# [Source records]

--

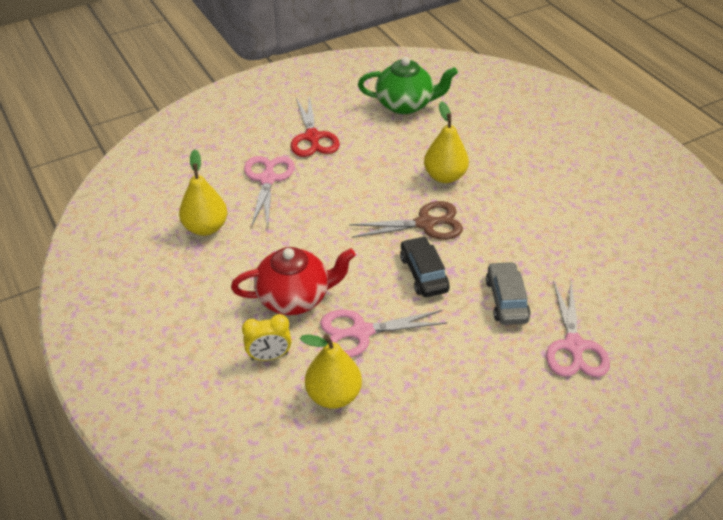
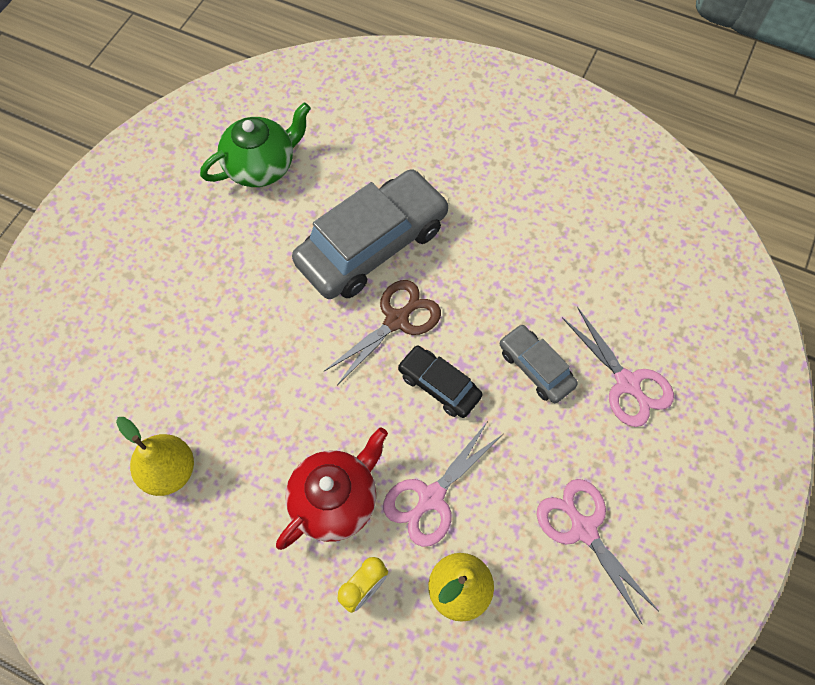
camera: 35 degrees left, 20 degrees up
(268, 179) = (187, 361): pink scissors -> pink scissors (583, 528)
(312, 137) = (193, 272): red scissors -> none
(444, 176) = (372, 245): yellow pear -> grey car

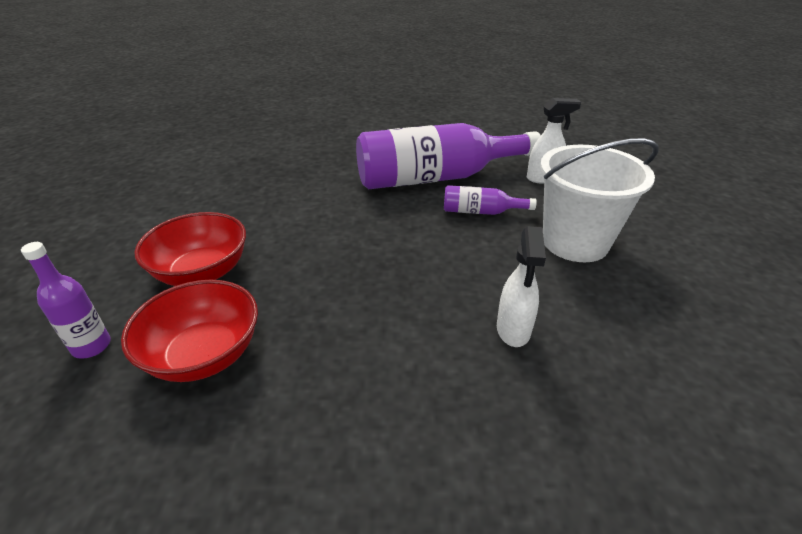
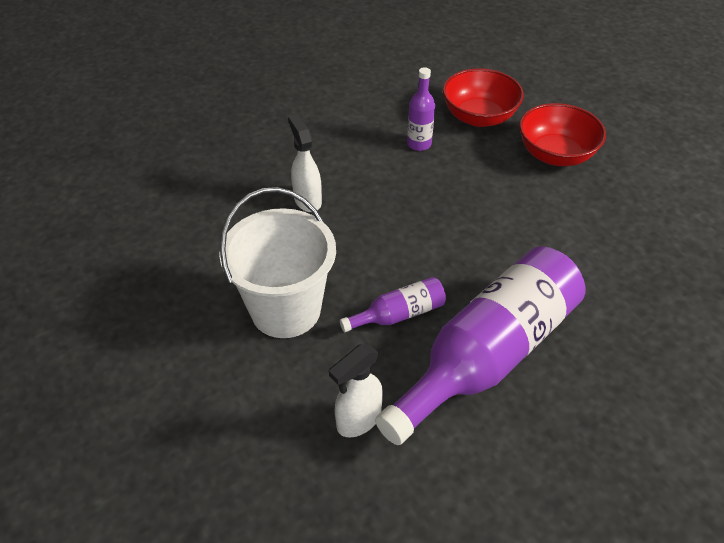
camera: 150 degrees right, 10 degrees up
(91, 346) = (543, 98): purple bottle -> purple bottle (419, 144)

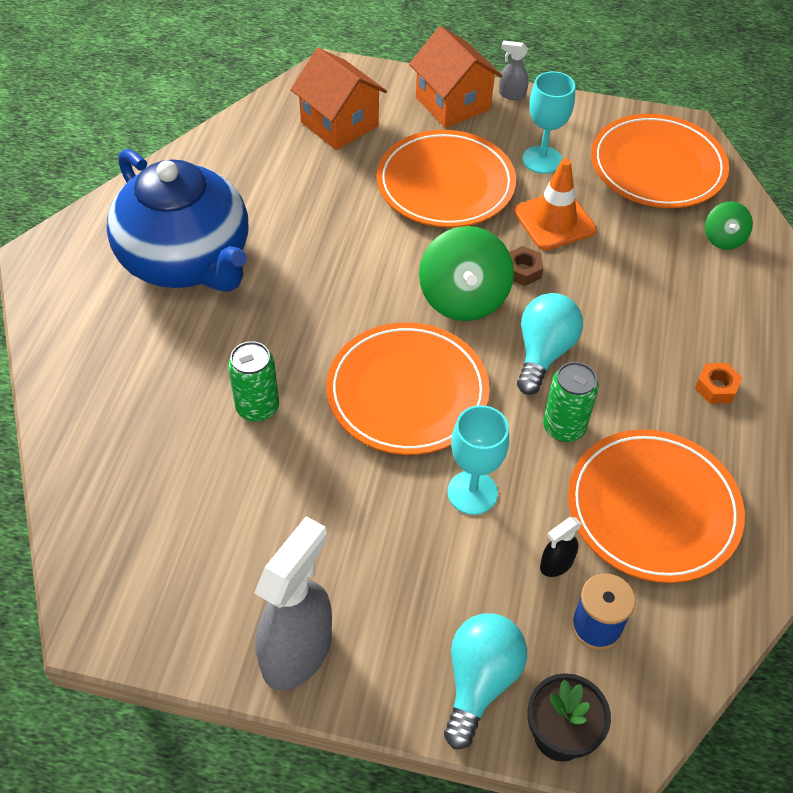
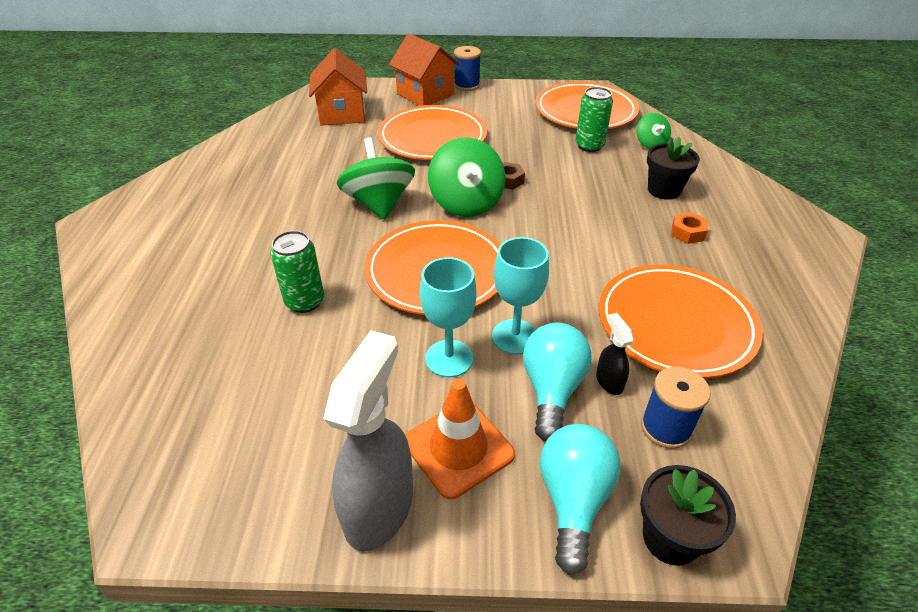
camera: 10 degrees left, 10 degrees down
(187, 260) = (229, 208): blue teapot -> none
(339, 124) = (342, 114): orange house -> orange house turned 45 degrees clockwise
(360, 283) = (379, 204): none -> green spinning top
(511, 94) = (467, 85): grey spray bottle -> blue spool
(542, 160) = (500, 116): turquoise goblet -> turquoise goblet (449, 358)
(543, 353) = (542, 229): turquoise light bulb -> turquoise light bulb (552, 389)
(554, 221) = (522, 149): orange traffic cone -> orange traffic cone (458, 448)
(556, 564) = (609, 381): black spray bottle -> black spray bottle turned 120 degrees clockwise
(564, 427) = (577, 276): green can -> green can (589, 146)
(712, 318) = (664, 190): none -> black flower pot

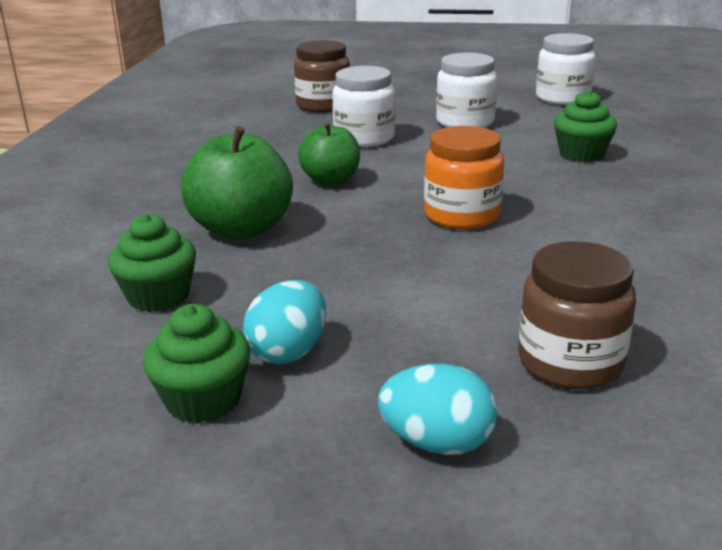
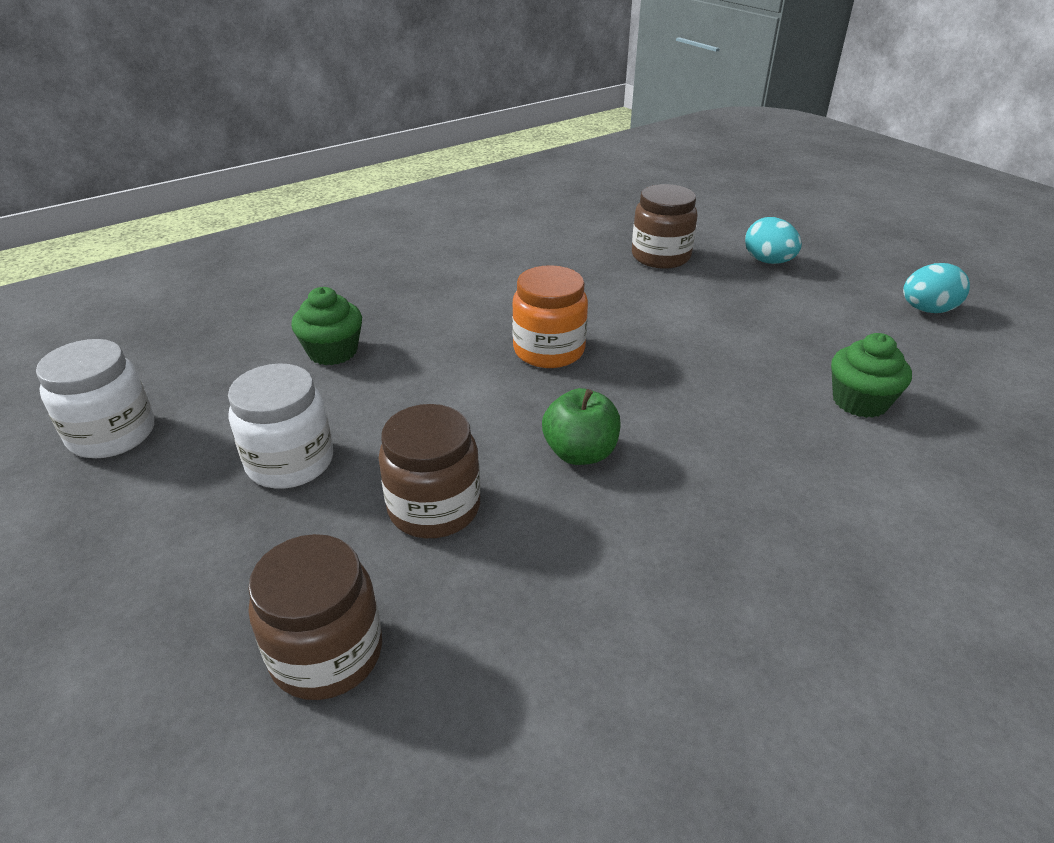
camera: 135 degrees left, 10 degrees up
(203, 400) = (868, 323): green cupcake -> none
(241, 229) = (737, 436): green apple -> none
(288, 352) = (798, 323): turquoise egg -> turquoise egg (927, 310)
(364, 138) = (434, 508): white jar -> brown jar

--

# [Work order]
Which lines of the data include the word "spray"? Copy each one.

# [Exercise response]
(511, 94) = (467, 85): grey spray bottle -> blue spool
(556, 564) = (609, 381): black spray bottle -> black spray bottle turned 120 degrees clockwise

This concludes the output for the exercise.